*To do*.
Copy out all lines in the data below containing the string "tissue".

::: Extracted information :::

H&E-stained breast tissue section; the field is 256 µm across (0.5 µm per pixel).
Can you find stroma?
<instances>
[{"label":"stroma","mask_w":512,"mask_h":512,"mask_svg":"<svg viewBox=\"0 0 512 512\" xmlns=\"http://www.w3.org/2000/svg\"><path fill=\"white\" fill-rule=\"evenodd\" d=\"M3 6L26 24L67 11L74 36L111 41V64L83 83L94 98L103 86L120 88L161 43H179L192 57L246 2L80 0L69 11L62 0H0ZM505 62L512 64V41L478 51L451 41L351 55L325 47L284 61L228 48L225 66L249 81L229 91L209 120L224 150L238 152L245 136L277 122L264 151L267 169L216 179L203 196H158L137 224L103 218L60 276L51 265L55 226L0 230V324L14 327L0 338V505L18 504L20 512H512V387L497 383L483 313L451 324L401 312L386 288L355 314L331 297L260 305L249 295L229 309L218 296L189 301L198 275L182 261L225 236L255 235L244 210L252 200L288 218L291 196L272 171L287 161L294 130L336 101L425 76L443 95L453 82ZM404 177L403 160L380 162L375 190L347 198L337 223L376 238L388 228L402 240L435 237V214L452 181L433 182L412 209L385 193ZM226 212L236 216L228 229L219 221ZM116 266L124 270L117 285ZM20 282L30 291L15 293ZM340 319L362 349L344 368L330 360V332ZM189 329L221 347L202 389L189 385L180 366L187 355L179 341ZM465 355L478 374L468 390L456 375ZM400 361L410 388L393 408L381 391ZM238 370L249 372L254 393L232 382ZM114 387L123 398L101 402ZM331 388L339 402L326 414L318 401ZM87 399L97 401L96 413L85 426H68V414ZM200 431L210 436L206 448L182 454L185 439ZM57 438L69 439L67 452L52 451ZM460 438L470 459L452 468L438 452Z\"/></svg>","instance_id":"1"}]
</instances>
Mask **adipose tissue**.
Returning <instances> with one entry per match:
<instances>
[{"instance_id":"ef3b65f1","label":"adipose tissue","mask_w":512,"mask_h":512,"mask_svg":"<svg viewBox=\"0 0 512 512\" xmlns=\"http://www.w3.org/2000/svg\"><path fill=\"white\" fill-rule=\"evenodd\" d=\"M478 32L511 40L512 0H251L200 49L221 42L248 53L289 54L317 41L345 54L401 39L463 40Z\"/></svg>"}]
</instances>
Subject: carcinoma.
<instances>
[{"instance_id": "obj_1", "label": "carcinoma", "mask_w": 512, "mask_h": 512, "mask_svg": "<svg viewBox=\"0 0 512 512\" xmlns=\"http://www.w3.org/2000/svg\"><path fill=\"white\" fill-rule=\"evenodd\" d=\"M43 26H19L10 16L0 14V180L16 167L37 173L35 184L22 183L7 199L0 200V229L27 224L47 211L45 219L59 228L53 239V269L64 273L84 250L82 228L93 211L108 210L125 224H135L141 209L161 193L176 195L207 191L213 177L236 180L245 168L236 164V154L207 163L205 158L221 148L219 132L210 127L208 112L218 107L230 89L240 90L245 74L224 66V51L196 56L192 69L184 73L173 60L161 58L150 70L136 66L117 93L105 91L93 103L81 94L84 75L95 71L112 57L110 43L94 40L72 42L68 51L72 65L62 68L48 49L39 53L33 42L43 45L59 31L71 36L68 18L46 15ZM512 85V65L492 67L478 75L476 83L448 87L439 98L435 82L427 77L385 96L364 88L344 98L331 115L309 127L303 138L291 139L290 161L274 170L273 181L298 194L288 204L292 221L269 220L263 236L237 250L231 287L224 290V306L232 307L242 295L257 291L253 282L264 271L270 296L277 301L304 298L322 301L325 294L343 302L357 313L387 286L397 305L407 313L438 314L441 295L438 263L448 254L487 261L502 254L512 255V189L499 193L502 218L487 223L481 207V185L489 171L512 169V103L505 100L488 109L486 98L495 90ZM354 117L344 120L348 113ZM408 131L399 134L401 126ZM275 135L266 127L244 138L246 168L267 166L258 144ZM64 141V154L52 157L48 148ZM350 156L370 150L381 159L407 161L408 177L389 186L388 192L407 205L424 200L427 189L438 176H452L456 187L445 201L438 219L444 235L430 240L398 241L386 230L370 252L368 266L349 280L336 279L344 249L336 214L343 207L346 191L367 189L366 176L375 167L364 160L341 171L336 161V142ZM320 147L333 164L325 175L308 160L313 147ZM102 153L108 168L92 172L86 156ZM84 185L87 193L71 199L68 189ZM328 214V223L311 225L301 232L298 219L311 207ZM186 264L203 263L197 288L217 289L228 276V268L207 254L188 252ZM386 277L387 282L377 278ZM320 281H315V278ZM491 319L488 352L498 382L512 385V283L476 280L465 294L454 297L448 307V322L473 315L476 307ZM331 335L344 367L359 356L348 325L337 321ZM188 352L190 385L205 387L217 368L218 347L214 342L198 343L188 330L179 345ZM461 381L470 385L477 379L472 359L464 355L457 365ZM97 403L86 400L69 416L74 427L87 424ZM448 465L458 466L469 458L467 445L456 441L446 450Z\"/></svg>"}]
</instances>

:::

*Response for this exercise*.
H&E-stained breast tissue section; the field is 256 µm across (0.5 µm per pixel).
Mask **adipose tissue**.
[{"instance_id":"ef3b65f1","label":"adipose tissue","mask_w":512,"mask_h":512,"mask_svg":"<svg viewBox=\"0 0 512 512\" xmlns=\"http://www.w3.org/2000/svg\"><path fill=\"white\" fill-rule=\"evenodd\" d=\"M478 32L511 40L512 0H251L200 49L221 42L248 53L289 54L317 41L345 54L401 39L463 40Z\"/></svg>"}]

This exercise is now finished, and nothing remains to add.